-- EXERCISE PROMPT --
Starting at the first line of the records and stopping at the line that contains "R2: none -> 56k (+3V3, VSS)", transcribe every line exactly and leave out the pictures.

-- Opening Marker --

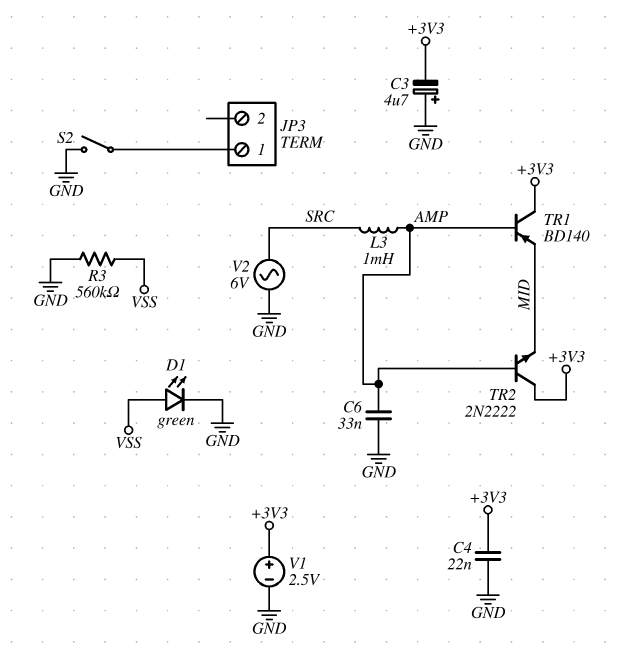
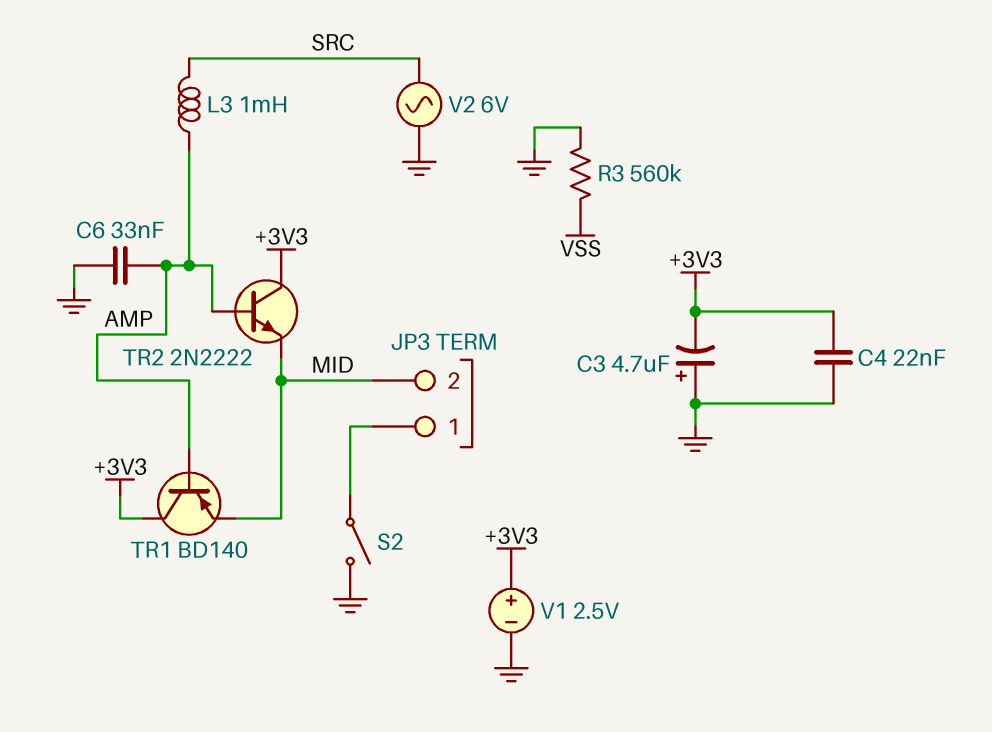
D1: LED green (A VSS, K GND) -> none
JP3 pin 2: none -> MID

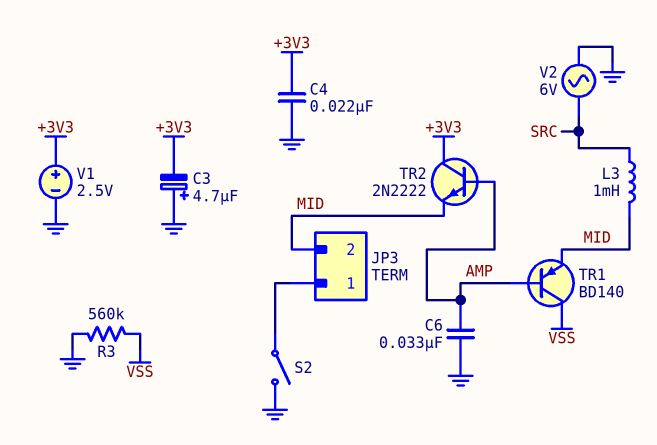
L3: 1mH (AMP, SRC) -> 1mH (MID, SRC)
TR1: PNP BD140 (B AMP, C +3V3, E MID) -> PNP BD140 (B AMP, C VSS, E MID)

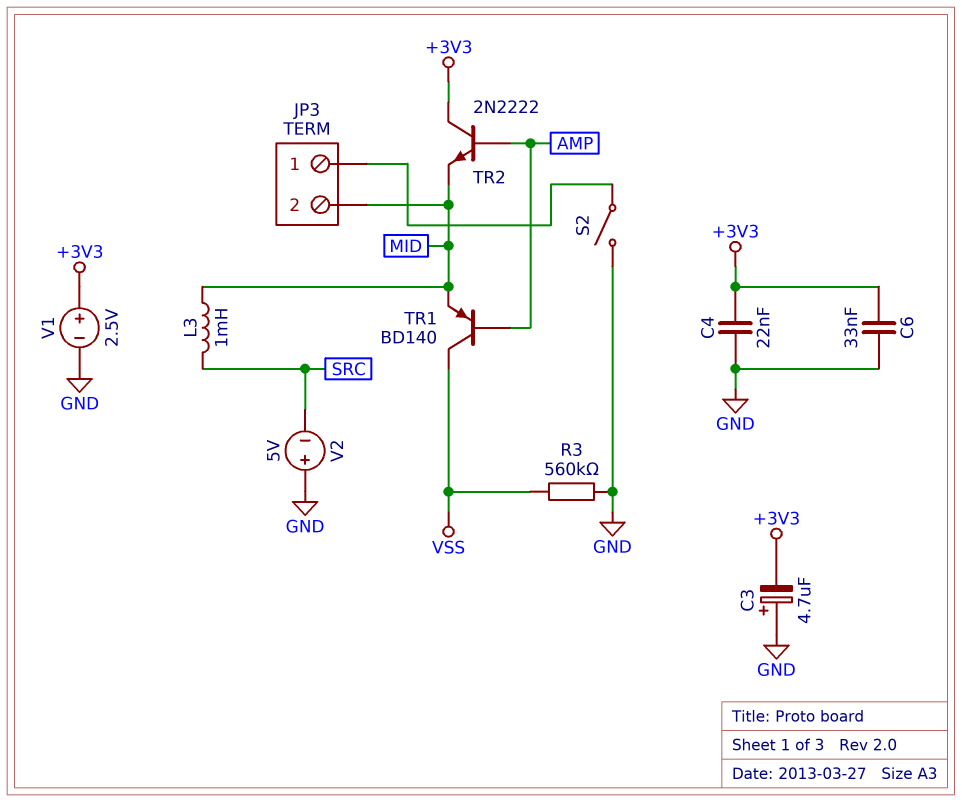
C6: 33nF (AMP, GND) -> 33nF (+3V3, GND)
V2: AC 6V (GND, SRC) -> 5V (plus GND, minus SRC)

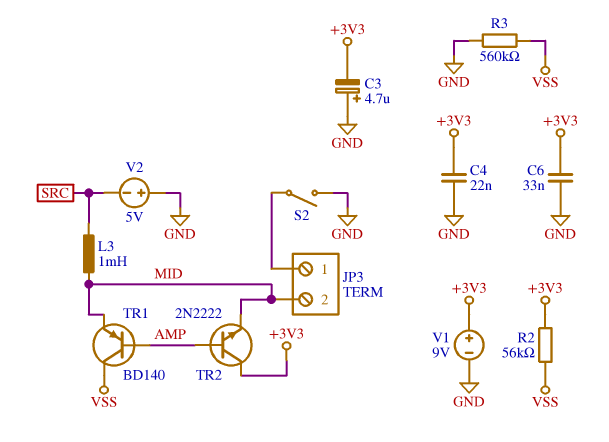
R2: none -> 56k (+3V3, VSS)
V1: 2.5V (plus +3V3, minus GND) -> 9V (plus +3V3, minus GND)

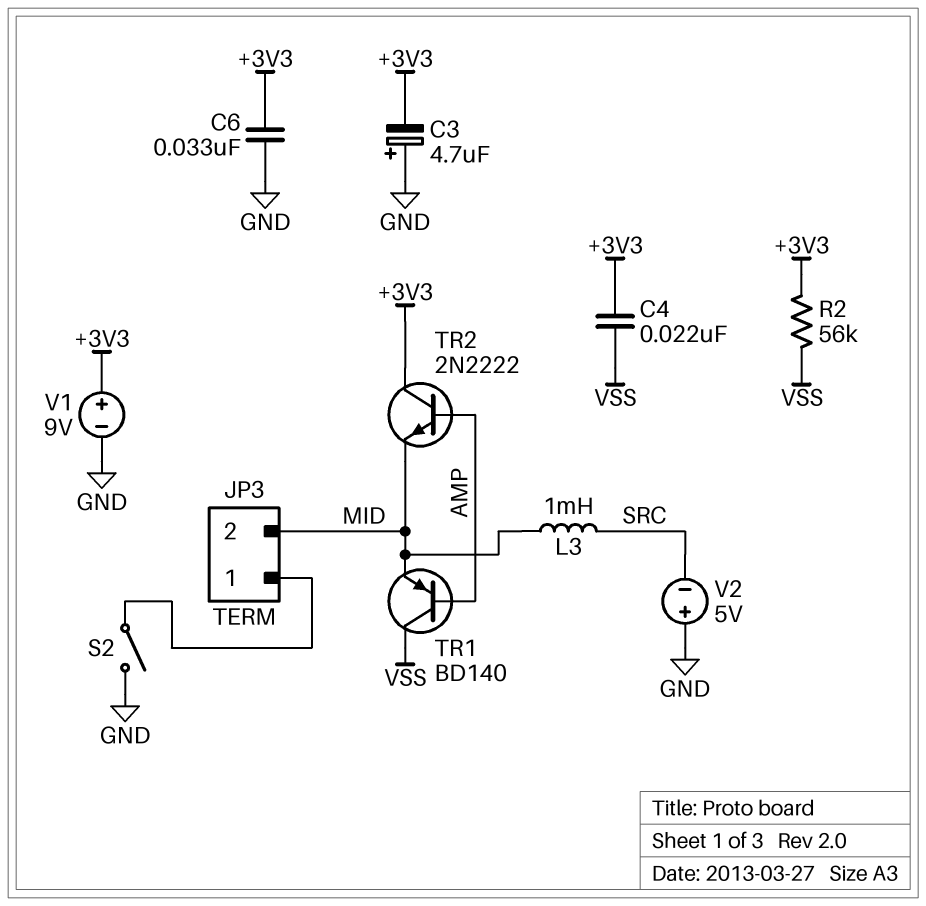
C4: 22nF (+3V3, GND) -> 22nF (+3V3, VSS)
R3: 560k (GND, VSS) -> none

-- Closing Marker --

-- ANSWER SECTION --
D1: LED green (A VSS, K GND) -> none
JP3 pin 2: none -> MID

L3: 1mH (AMP, SRC) -> 1mH (MID, SRC)
TR1: PNP BD140 (B AMP, C +3V3, E MID) -> PNP BD140 (B AMP, C VSS, E MID)

C6: 33nF (AMP, GND) -> 33nF (+3V3, GND)
V2: AC 6V (GND, SRC) -> 5V (plus GND, minus SRC)

R2: none -> 56k (+3V3, VSS)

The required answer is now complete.